■ **Problem to solve**:
Scan the entries below. Return every line that includes "COIL".

BEGIN The input

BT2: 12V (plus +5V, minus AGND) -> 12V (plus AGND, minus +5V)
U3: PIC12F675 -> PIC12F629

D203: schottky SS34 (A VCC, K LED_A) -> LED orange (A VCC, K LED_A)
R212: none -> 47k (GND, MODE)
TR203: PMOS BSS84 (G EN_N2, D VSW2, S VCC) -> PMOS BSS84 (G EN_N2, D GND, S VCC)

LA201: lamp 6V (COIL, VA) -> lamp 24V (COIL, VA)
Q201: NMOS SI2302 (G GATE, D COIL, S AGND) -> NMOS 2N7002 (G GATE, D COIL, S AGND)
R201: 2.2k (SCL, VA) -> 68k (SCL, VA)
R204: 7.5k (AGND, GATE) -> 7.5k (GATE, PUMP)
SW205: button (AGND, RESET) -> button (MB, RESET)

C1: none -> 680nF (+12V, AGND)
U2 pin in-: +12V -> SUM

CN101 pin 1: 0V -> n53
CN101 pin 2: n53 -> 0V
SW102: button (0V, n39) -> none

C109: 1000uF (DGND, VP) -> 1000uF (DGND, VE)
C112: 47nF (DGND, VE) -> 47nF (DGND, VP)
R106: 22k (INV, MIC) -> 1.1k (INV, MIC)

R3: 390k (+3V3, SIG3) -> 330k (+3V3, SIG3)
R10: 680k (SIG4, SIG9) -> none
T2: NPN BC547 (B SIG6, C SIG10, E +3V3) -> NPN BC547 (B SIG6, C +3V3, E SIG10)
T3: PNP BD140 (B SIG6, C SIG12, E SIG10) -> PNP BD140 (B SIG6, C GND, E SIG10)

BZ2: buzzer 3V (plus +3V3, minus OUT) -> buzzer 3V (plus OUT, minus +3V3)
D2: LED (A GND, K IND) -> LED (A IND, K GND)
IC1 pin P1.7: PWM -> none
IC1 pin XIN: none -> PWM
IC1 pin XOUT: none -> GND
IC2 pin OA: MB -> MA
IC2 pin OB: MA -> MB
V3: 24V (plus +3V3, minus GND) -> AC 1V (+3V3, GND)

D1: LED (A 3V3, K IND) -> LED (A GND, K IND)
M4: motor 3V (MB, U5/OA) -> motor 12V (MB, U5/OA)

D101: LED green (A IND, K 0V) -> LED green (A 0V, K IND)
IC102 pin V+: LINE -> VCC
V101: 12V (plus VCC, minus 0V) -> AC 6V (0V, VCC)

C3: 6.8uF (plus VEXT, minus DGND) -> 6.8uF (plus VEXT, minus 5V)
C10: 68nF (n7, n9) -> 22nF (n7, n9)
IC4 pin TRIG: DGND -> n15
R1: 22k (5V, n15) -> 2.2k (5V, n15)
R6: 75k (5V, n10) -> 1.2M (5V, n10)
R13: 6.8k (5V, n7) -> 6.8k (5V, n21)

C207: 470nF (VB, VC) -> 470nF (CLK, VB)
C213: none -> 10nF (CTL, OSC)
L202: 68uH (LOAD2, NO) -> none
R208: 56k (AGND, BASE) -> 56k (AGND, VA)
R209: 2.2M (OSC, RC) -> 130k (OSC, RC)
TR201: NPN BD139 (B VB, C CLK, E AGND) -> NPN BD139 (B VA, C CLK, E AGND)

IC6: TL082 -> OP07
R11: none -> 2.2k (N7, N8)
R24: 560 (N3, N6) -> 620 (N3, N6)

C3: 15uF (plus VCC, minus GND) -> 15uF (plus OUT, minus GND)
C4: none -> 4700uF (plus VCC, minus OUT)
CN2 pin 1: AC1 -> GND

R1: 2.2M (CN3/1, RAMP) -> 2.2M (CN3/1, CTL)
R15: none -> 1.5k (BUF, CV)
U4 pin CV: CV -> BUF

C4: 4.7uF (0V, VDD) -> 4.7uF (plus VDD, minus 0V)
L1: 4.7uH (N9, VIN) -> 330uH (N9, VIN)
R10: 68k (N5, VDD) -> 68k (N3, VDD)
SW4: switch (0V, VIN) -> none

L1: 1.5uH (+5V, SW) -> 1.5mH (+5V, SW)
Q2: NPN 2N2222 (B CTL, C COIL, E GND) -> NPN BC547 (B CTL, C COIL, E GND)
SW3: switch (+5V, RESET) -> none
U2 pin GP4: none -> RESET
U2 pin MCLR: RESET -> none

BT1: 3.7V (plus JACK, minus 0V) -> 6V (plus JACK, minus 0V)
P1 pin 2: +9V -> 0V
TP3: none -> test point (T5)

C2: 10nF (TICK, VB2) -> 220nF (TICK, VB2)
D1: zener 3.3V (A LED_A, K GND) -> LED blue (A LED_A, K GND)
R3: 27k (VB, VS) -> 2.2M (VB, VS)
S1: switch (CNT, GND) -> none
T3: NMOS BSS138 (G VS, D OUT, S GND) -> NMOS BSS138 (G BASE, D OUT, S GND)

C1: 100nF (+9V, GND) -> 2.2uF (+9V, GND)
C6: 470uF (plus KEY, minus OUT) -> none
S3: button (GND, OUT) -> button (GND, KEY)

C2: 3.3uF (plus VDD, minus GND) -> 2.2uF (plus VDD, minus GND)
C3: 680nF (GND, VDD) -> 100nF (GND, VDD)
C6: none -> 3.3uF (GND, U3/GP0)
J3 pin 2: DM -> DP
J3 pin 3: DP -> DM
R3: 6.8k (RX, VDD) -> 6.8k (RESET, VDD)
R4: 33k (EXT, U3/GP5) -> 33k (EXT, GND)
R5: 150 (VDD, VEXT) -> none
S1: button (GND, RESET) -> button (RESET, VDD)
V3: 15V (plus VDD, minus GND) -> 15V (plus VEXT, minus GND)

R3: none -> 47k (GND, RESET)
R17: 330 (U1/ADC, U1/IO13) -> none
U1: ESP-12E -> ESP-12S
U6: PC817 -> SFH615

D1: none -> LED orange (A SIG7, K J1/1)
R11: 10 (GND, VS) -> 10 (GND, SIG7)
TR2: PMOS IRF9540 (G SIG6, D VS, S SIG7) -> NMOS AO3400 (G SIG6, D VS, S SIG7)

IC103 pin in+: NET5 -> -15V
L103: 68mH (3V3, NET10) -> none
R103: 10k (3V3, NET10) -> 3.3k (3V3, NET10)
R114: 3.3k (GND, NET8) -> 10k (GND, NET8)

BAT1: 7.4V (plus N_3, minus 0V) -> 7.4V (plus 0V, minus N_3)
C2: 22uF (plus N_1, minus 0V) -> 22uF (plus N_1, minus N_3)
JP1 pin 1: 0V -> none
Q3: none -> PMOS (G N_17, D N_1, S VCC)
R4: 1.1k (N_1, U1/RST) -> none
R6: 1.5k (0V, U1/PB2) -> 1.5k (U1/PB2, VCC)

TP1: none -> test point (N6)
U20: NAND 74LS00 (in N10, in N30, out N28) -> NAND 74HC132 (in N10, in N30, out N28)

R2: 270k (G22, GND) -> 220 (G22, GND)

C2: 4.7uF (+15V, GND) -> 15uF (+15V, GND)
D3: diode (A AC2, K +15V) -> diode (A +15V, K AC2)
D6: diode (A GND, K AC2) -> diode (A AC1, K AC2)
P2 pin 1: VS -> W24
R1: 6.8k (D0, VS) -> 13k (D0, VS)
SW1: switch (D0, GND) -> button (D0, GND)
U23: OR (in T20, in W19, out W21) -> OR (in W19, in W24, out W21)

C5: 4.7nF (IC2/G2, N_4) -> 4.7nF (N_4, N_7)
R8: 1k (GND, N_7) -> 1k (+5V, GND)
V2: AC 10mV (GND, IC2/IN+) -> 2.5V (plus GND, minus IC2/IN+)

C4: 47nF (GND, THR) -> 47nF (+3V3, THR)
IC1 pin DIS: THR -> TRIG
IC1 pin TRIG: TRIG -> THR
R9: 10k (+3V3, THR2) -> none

END The input

■ **Answer box**:
LA201: lamp 6V (COIL, VA) -> lamp 24V (COIL, VA)
Q201: NMOS SI2302 (G GATE, D COIL, S AGND) -> NMOS 2N7002 (G GATE, D COIL, S AGND)
Q2: NPN 2N2222 (B CTL, C COIL, E GND) -> NPN BC547 (B CTL, C COIL, E GND)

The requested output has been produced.